» Material shown:

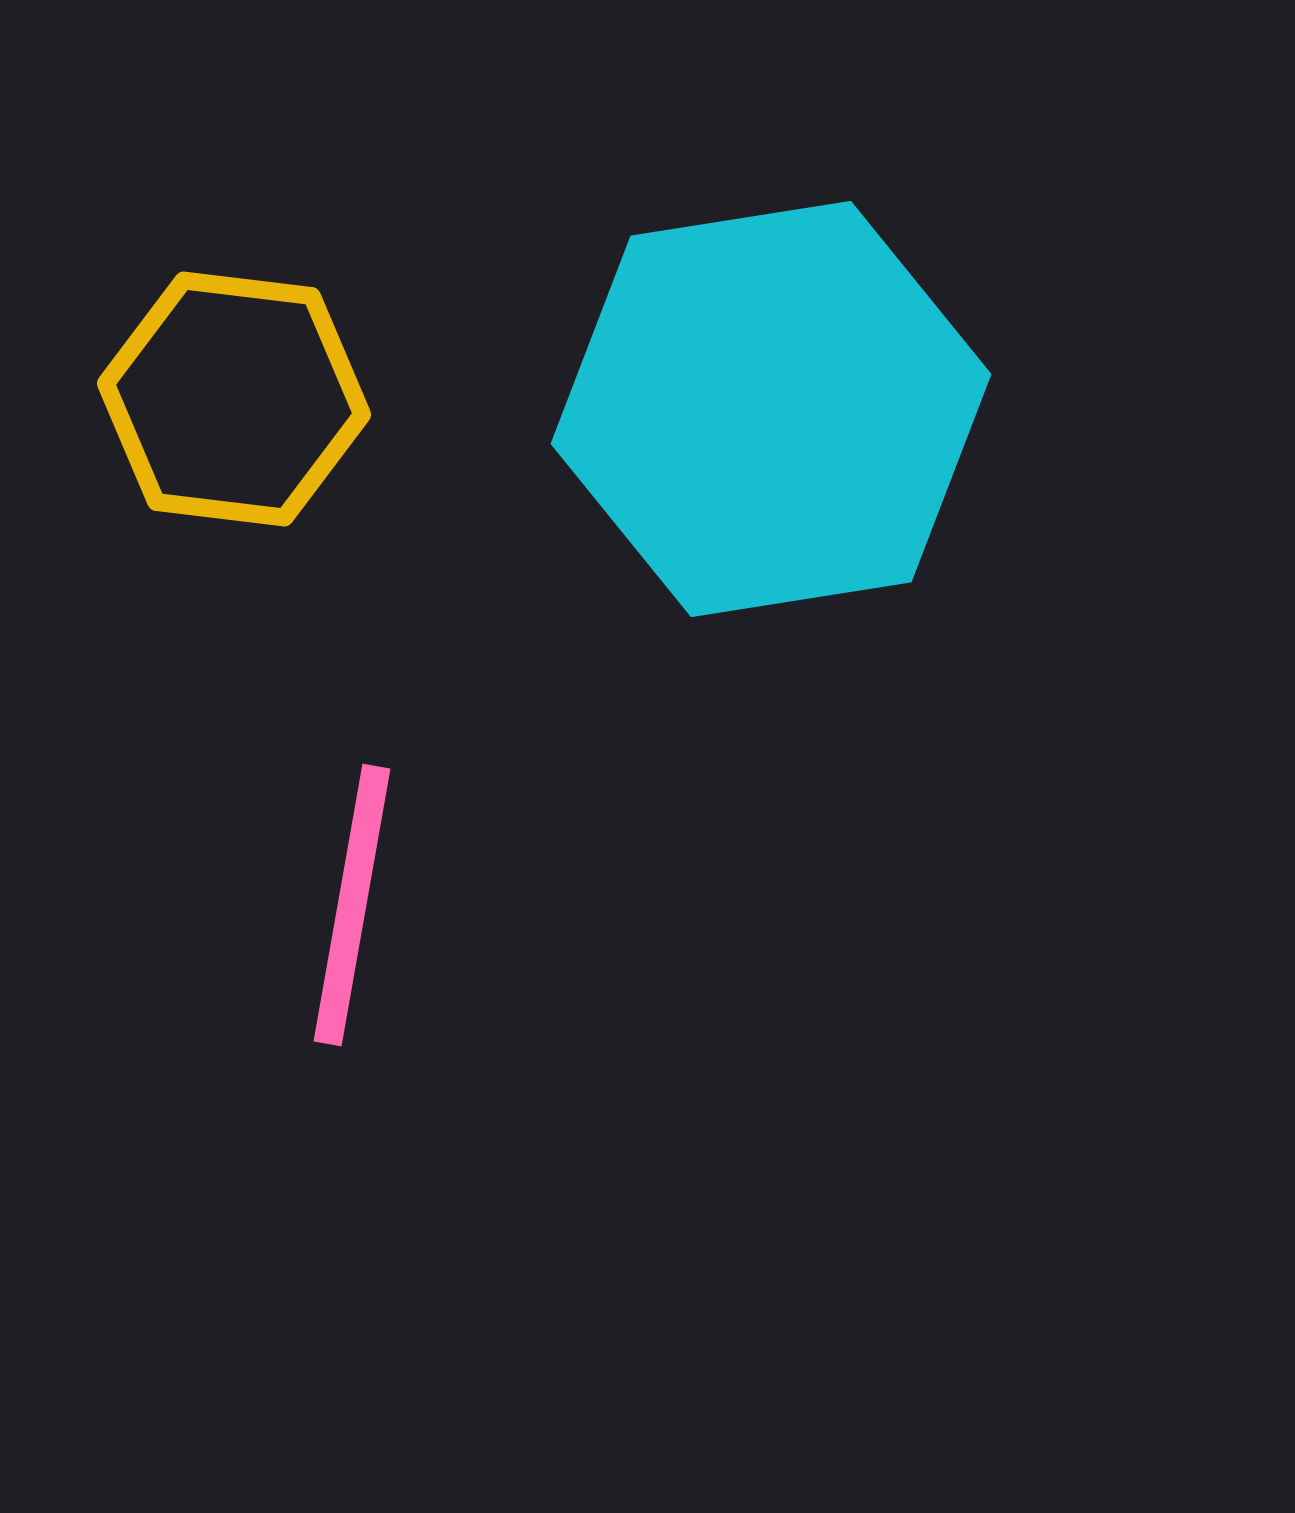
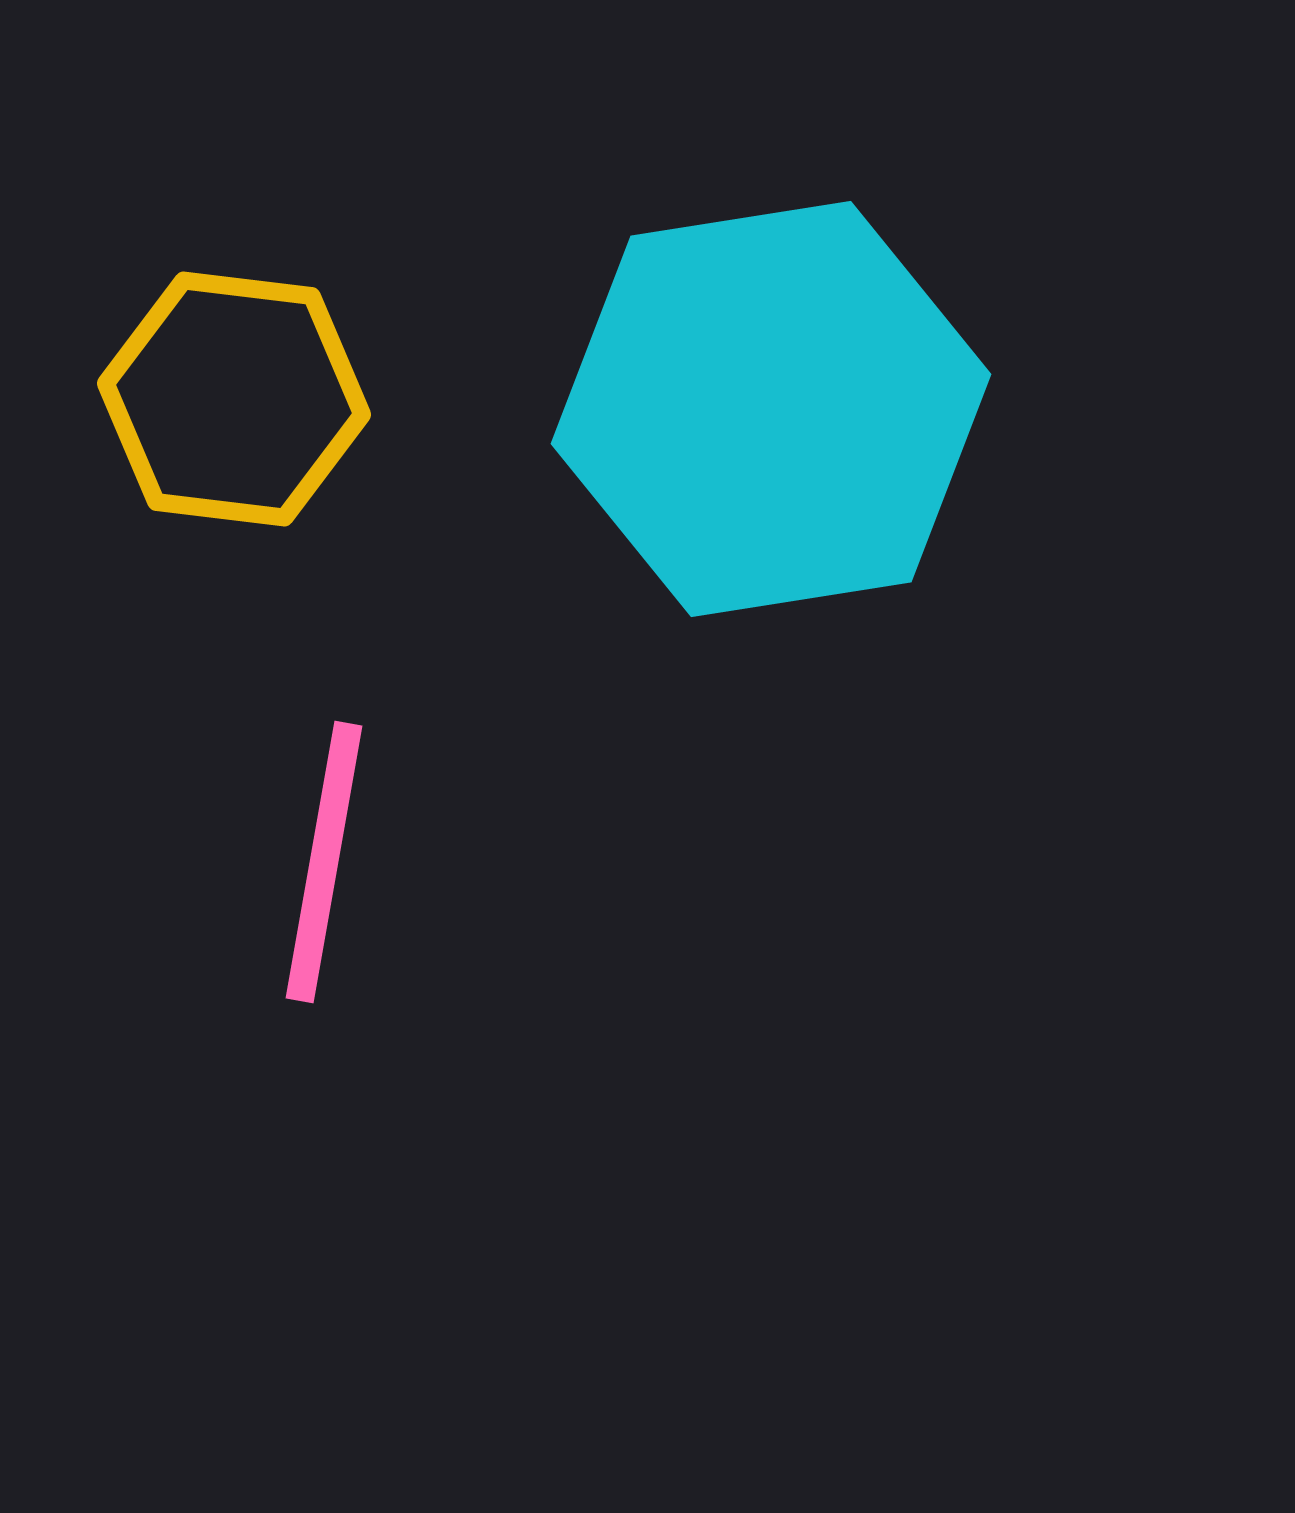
pink line: moved 28 px left, 43 px up
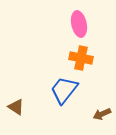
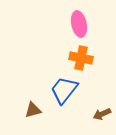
brown triangle: moved 17 px right, 3 px down; rotated 48 degrees counterclockwise
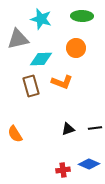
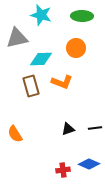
cyan star: moved 4 px up
gray triangle: moved 1 px left, 1 px up
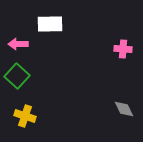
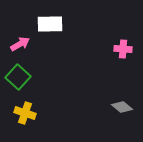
pink arrow: moved 2 px right; rotated 150 degrees clockwise
green square: moved 1 px right, 1 px down
gray diamond: moved 2 px left, 2 px up; rotated 25 degrees counterclockwise
yellow cross: moved 3 px up
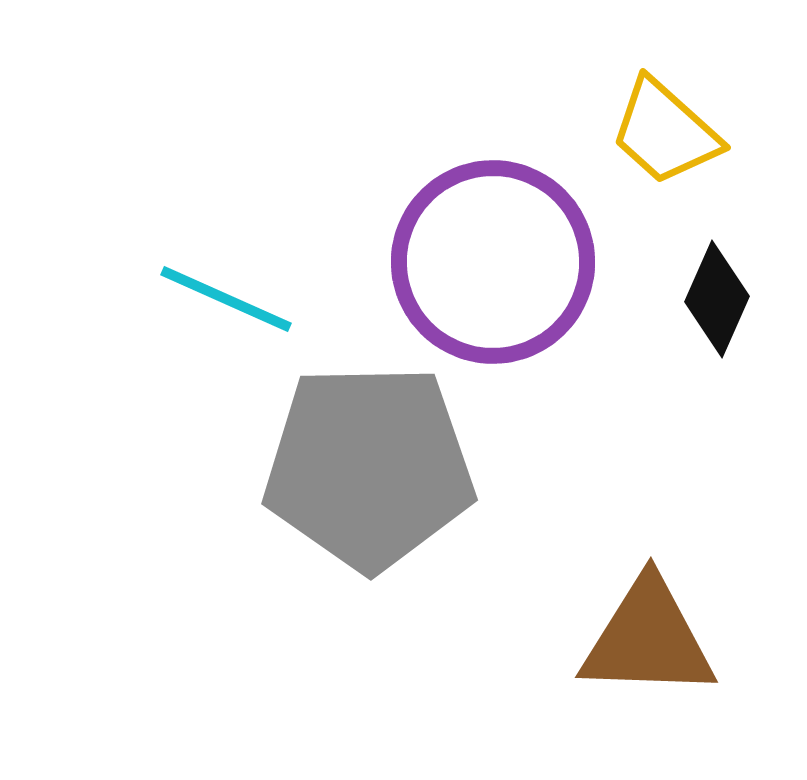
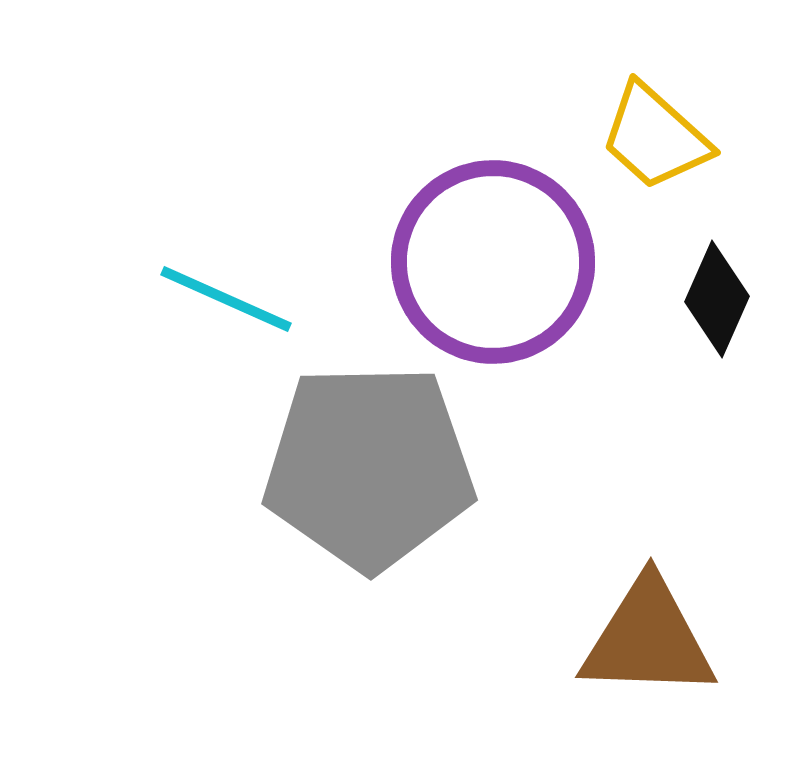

» What needs to be done:
Leaving the pictures out, print every line of the listing exactly.

» Task output:
pink line: moved 28 px left, 43 px up
brown triangle: moved 17 px right, 3 px down; rotated 48 degrees counterclockwise
cyan star: moved 4 px up
gray triangle: moved 1 px left, 1 px up
pink arrow: moved 2 px right; rotated 150 degrees clockwise
green square: moved 1 px right, 1 px down
gray diamond: moved 2 px left, 2 px up; rotated 25 degrees counterclockwise
yellow cross: moved 3 px up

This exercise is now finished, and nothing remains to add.